------ Supplied data

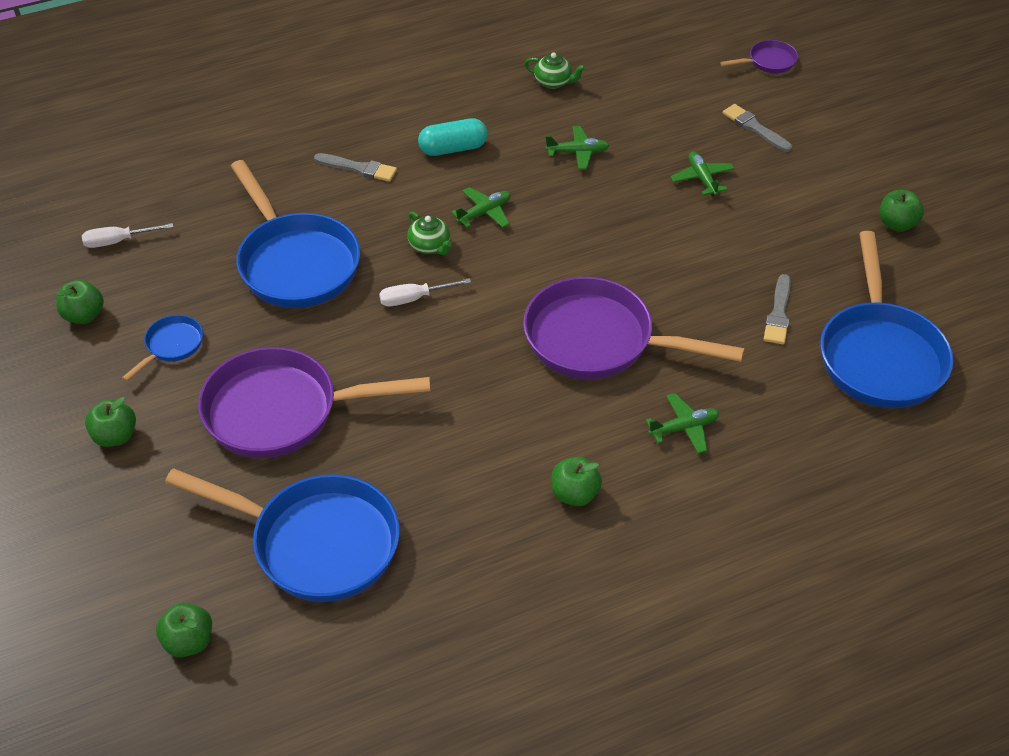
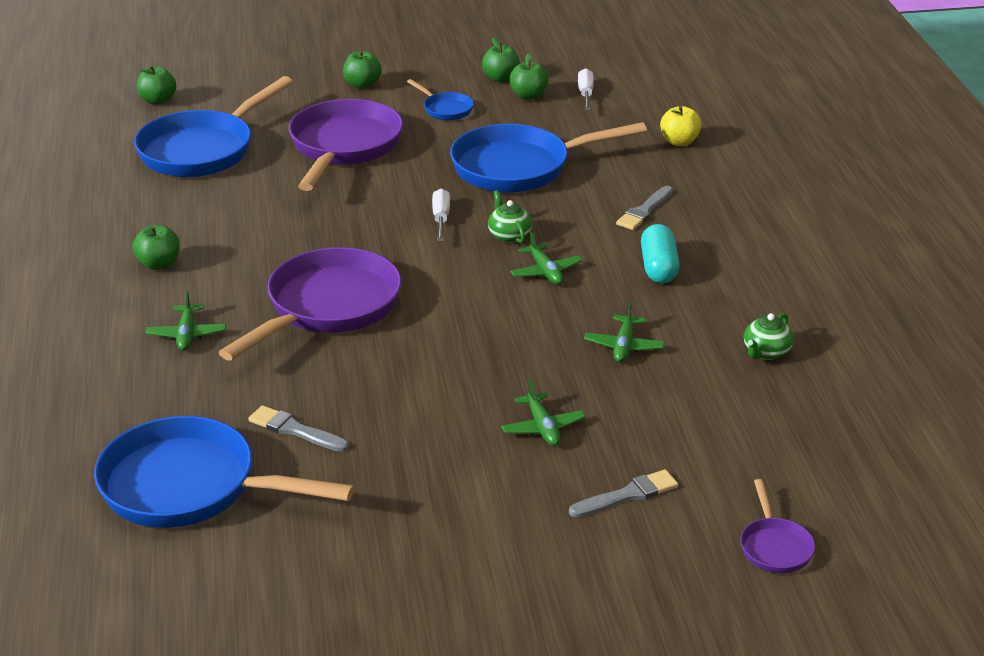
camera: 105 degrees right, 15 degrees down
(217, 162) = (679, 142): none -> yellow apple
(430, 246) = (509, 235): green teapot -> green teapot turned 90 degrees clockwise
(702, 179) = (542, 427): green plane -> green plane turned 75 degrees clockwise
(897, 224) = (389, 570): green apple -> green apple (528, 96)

------------

• **Task brief**
Pictures aside, reproduce all of the data exactly.

• **Reply to the exercise**
camera: 105 degrees right, 15 degrees down
(217, 162) = (679, 142): none -> yellow apple
(430, 246) = (509, 235): green teapot -> green teapot turned 90 degrees clockwise
(702, 179) = (542, 427): green plane -> green plane turned 75 degrees clockwise
(897, 224) = (389, 570): green apple -> green apple (528, 96)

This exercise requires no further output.